**EXERCISE DATA**
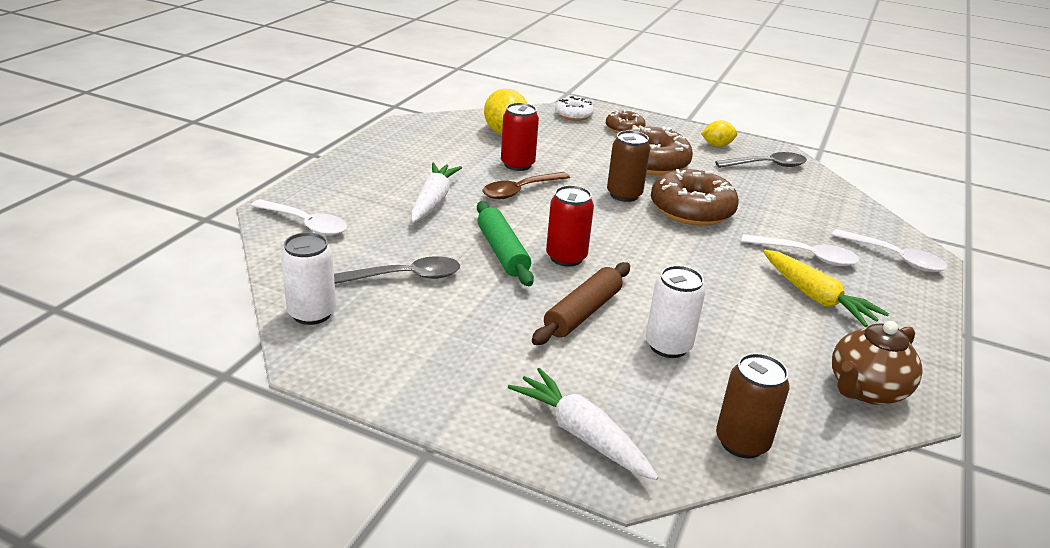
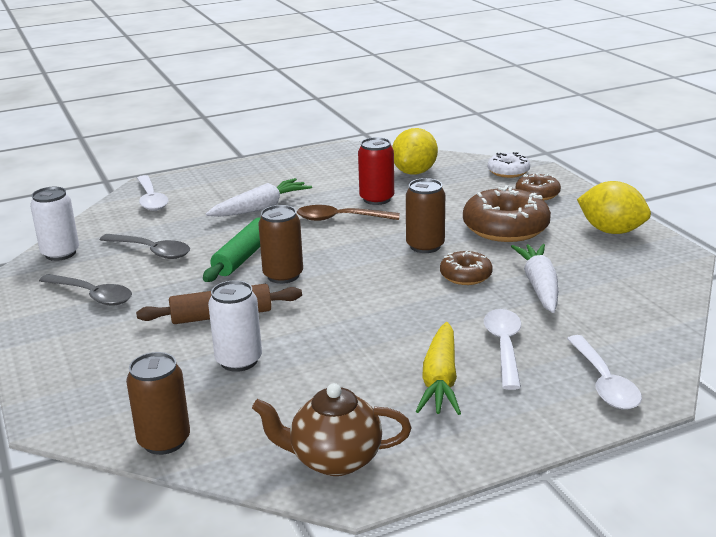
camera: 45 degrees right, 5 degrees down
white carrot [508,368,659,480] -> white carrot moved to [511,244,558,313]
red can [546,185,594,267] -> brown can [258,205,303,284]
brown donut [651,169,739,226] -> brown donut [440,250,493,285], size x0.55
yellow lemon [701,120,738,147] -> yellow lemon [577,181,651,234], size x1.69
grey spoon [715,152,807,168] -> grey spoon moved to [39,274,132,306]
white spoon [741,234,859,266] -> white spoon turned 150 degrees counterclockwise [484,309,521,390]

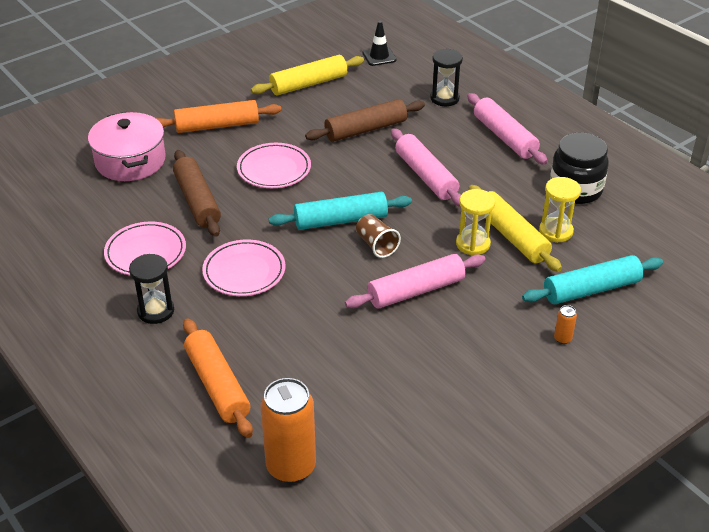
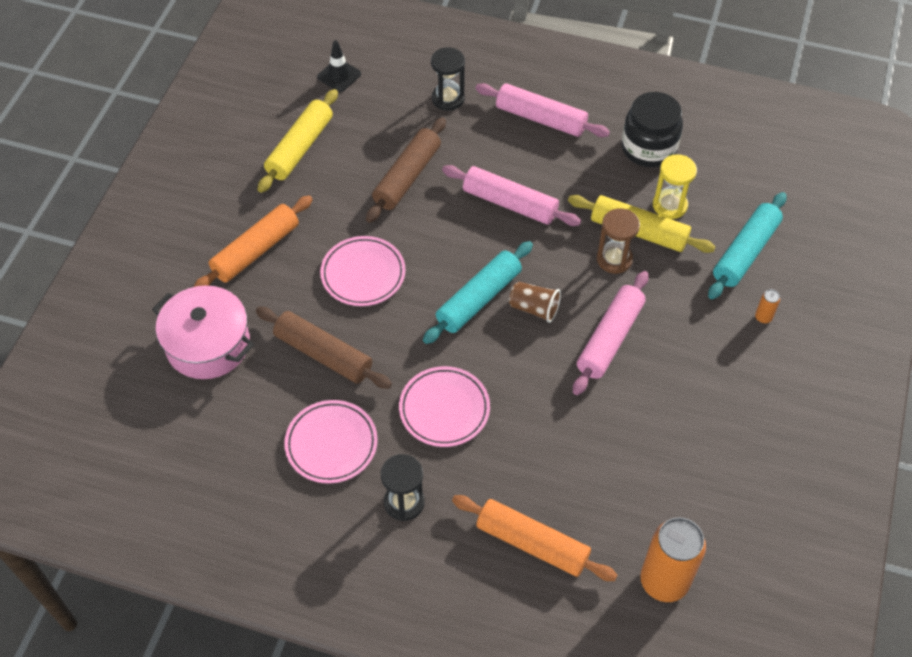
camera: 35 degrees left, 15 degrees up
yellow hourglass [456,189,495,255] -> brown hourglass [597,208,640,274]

**TASK TO CARRY OUT**
Which lines run from the one containing "red can [546,185,594,267]" through the last line of the entries above? Output them exactly, both ends included, with no pictures.

**FINISHED TASK**
red can [546,185,594,267] -> brown can [258,205,303,284]
brown donut [651,169,739,226] -> brown donut [440,250,493,285], size x0.55
yellow lemon [701,120,738,147] -> yellow lemon [577,181,651,234], size x1.69
grey spoon [715,152,807,168] -> grey spoon moved to [39,274,132,306]
white spoon [741,234,859,266] -> white spoon turned 150 degrees counterclockwise [484,309,521,390]

camera: 35 degrees left, 15 degrees up
yellow hourglass [456,189,495,255] -> brown hourglass [597,208,640,274]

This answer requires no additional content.